▸ Your objective
Your reply should reproduce each line below exactly and carry none of the pictures.

Data under study START

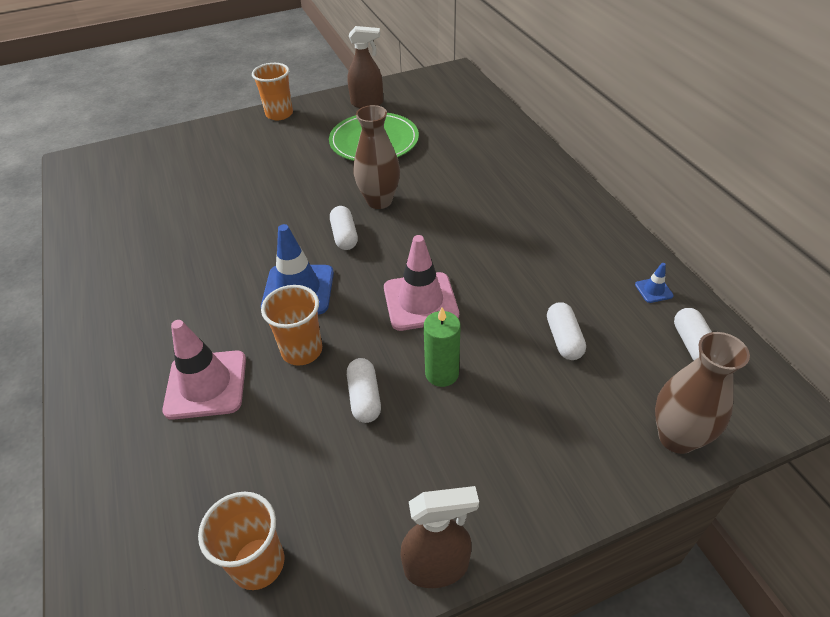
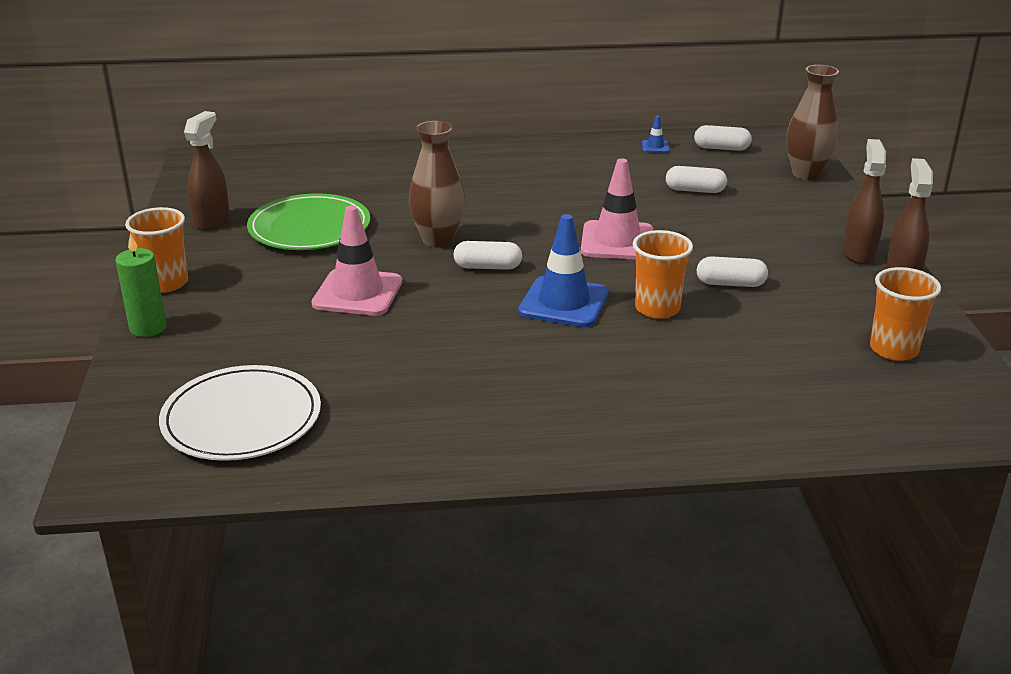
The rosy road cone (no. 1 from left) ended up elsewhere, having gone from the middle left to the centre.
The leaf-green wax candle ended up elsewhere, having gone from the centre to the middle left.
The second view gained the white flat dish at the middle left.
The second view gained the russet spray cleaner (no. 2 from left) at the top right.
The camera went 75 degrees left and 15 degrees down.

Data under study END

▸ Solution to the exercise
The rosy road cone (no. 1 from left) ended up elsewhere, having gone from the middle left to the centre.
The leaf-green wax candle ended up elsewhere, having gone from the centre to the middle left.
The second view gained the white flat dish at the middle left.
The second view gained the russet spray cleaner (no. 2 from left) at the top right.
The camera went 75 degrees left and 15 degrees down.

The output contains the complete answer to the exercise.